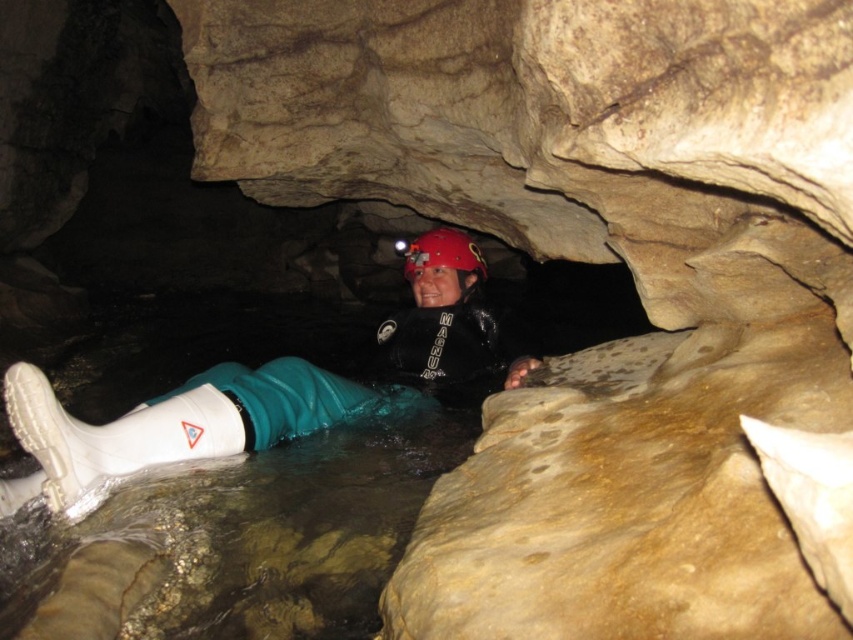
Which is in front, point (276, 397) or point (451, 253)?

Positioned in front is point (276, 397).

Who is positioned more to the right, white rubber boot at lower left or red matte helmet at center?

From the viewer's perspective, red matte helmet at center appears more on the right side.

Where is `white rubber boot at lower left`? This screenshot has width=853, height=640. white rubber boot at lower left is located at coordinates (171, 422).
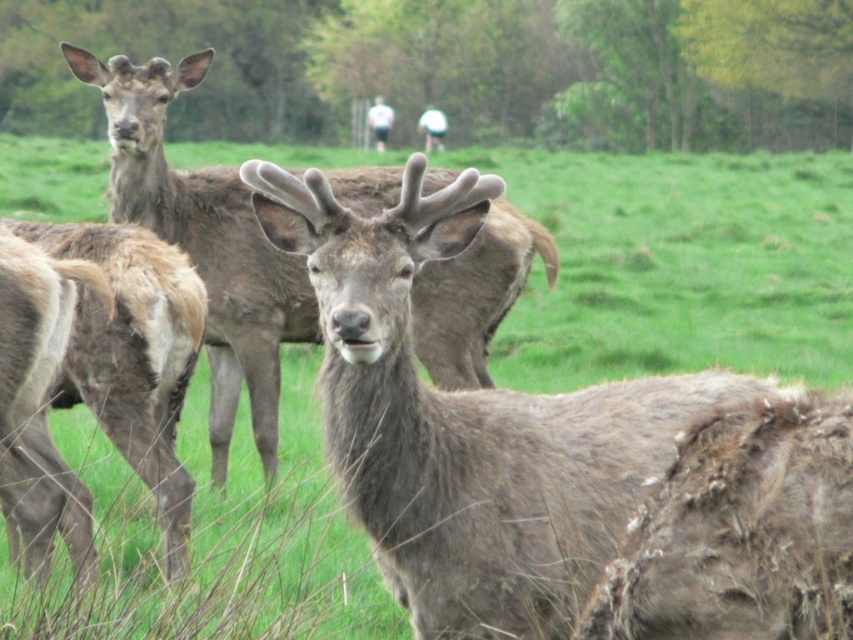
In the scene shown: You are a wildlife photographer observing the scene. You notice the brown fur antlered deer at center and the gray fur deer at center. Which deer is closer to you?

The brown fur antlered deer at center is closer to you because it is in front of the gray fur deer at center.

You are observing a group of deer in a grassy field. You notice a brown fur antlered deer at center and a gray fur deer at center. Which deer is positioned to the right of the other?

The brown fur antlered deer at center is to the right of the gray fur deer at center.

-=-=-

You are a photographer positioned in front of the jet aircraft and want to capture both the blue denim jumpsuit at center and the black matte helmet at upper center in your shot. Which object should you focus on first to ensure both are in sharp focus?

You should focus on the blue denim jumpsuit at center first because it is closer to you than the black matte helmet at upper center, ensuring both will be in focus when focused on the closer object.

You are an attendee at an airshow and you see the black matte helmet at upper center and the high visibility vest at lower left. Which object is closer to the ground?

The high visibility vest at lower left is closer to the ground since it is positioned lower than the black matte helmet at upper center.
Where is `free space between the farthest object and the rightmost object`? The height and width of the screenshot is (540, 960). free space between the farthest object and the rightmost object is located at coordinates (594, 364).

-=-=-

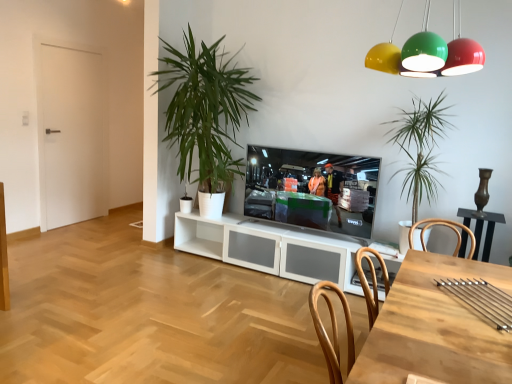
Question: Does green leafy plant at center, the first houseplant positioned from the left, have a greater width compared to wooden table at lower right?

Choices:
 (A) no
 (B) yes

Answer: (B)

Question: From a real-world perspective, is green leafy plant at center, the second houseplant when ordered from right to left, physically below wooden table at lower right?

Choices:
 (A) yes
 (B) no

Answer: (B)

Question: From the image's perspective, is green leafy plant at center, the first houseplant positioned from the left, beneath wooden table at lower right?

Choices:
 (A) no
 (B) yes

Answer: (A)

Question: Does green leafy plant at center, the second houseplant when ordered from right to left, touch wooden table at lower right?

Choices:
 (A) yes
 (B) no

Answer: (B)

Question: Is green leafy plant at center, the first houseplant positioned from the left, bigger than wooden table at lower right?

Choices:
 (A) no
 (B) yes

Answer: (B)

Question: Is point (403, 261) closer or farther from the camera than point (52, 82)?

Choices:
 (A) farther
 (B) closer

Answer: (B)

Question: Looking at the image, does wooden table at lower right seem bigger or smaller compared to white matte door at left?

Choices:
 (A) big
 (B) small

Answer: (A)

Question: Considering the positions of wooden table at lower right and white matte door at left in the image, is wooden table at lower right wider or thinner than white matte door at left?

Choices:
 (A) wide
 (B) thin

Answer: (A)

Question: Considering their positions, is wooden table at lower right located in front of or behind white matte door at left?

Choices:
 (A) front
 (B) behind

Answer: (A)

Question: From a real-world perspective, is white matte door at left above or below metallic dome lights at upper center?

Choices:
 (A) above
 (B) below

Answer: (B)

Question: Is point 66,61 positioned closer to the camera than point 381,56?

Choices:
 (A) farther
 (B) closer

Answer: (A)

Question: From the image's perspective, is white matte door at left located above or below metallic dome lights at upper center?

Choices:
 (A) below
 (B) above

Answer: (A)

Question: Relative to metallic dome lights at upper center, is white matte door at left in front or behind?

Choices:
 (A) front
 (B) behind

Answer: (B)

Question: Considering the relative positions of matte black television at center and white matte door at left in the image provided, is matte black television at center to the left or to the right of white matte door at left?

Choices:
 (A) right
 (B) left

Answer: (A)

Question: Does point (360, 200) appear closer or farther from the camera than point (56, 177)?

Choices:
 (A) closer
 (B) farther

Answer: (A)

-=-=-

# [PROBLEM DESCRIPTION]
Print everything from the line containing "Which is in" down to the line containing "The brown fur antlered deer at center is to", both included, copying the lines exactly and leaving out the pictures.

# [ANSWER TO THE PROBLEM]
Which is in front, point (276, 397) or point (451, 253)?

Positioned in front is point (276, 397).

Who is positioned more to the right, white rubber boot at lower left or red matte helmet at center?

From the viewer's perspective, red matte helmet at center appears more on the right side.

Where is `white rubber boot at lower left`? This screenshot has width=853, height=640. white rubber boot at lower left is located at coordinates (171, 422).
In the scene shown: You are a wildlife photographer observing the scene. You notice the brown fur antlered deer at center and the gray fur deer at center. Which deer is closer to you?

The brown fur antlered deer at center is closer to you because it is in front of the gray fur deer at center.

You are observing a group of deer in a grassy field. You notice a brown fur antlered deer at center and a gray fur deer at center. Which deer is positioned to the right of the other?

The brown fur antlered deer at center is to the right of the gray fur deer at center.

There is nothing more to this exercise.